_ASSIGNMENT_
Beneath this line are the data; copy exactly the part of them that opens with the line containing "camera: 45 degrees right, 15 degrees up" and closes with the line containing "(210, 146) = (274, 117): pink duck -> none", and only that part.

_DATA EXCERPTS_
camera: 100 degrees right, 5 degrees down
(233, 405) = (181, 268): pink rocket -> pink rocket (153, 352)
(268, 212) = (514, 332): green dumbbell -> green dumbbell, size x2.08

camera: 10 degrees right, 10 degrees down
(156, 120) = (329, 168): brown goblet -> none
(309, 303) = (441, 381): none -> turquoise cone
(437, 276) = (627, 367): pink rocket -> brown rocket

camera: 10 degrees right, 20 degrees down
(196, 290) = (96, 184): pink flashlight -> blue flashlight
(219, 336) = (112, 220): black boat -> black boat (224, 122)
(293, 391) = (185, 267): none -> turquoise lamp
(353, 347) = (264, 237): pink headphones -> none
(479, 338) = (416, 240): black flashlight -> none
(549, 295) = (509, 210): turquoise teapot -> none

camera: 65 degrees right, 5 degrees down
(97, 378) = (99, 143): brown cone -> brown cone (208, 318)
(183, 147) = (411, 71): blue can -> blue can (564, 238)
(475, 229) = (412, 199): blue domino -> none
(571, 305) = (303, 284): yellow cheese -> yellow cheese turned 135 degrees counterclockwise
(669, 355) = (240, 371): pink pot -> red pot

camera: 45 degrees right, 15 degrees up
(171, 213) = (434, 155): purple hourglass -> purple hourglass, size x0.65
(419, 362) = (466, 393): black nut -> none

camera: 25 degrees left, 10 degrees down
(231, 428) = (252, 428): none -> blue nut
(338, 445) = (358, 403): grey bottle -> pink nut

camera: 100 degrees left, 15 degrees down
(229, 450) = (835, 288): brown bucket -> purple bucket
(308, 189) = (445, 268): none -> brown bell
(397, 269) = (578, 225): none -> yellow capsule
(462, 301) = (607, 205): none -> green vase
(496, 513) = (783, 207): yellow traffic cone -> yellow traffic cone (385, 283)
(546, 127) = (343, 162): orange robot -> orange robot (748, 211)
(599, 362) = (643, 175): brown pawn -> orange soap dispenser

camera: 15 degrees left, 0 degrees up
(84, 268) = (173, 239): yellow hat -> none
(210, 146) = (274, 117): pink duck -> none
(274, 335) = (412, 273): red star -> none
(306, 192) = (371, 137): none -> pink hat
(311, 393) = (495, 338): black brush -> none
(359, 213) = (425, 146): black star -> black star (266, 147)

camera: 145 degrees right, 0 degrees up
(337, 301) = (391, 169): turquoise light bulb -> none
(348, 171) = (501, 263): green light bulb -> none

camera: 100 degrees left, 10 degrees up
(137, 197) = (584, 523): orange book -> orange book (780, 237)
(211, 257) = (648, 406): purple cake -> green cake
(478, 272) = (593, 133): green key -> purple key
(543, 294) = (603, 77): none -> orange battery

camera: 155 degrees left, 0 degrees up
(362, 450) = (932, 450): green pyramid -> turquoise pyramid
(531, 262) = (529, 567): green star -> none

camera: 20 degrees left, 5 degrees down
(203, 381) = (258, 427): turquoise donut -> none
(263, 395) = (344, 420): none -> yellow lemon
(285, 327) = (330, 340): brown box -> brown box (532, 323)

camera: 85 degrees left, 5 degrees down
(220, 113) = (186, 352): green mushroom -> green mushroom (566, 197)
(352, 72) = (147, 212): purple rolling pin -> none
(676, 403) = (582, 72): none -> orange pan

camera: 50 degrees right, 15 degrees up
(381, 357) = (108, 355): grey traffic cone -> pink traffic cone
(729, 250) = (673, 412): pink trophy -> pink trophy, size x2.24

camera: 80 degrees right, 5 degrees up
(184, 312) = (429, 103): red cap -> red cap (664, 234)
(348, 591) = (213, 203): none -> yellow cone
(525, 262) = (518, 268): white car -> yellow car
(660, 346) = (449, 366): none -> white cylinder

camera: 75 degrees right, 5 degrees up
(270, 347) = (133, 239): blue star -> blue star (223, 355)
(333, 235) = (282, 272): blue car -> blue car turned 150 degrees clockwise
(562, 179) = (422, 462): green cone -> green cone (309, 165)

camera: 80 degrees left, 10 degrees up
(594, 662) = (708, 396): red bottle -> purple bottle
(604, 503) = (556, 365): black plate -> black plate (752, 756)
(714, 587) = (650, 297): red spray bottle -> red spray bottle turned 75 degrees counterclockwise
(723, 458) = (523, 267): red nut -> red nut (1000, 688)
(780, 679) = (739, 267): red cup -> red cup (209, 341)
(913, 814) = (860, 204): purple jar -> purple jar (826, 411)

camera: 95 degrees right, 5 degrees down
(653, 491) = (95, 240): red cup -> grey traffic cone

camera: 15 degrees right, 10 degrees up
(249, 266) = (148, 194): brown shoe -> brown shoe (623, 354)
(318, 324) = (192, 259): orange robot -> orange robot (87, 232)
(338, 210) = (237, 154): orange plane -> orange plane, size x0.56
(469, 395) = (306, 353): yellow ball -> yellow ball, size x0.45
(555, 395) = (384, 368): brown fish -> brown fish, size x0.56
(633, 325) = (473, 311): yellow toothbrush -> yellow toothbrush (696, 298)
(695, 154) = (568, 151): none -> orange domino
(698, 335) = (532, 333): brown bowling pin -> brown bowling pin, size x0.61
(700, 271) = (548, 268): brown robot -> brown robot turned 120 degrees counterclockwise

_PROBLEM SOLUTION_
camera: 45 degrees right, 15 degrees up
(171, 213) = (434, 155): purple hourglass -> purple hourglass, size x0.65
(419, 362) = (466, 393): black nut -> none

camera: 25 degrees left, 10 degrees down
(231, 428) = (252, 428): none -> blue nut
(338, 445) = (358, 403): grey bottle -> pink nut

camera: 100 degrees left, 15 degrees down
(229, 450) = (835, 288): brown bucket -> purple bucket
(308, 189) = (445, 268): none -> brown bell
(397, 269) = (578, 225): none -> yellow capsule
(462, 301) = (607, 205): none -> green vase
(496, 513) = (783, 207): yellow traffic cone -> yellow traffic cone (385, 283)
(546, 127) = (343, 162): orange robot -> orange robot (748, 211)
(599, 362) = (643, 175): brown pawn -> orange soap dispenser

camera: 15 degrees left, 0 degrees up
(84, 268) = (173, 239): yellow hat -> none
(210, 146) = (274, 117): pink duck -> none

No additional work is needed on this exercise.